• [SOURCE RECORDS]:
═══

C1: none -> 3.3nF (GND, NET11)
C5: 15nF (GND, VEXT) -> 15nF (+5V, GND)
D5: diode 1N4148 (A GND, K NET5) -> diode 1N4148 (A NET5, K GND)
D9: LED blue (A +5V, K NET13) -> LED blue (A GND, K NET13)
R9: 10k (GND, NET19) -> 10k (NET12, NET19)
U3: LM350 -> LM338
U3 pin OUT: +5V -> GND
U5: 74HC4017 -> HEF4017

═══

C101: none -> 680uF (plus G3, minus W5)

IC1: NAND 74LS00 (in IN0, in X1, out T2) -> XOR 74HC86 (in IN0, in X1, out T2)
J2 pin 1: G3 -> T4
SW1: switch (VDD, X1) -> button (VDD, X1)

═══

Look above for the line with "C1: none -> 3.3nF (GND, NET11)" and the line with "U5: 74HC4017 -> HEF4017"; transcribe both and all lines in between, exactly, and nothing else.

• [ANSWER BOX]:
C1: none -> 3.3nF (GND, NET11)
C5: 15nF (GND, VEXT) -> 15nF (+5V, GND)
D5: diode 1N4148 (A GND, K NET5) -> diode 1N4148 (A NET5, K GND)
D9: LED blue (A +5V, K NET13) -> LED blue (A GND, K NET13)
R9: 10k (GND, NET19) -> 10k (NET12, NET19)
U3: LM350 -> LM338
U3 pin OUT: +5V -> GND
U5: 74HC4017 -> HEF4017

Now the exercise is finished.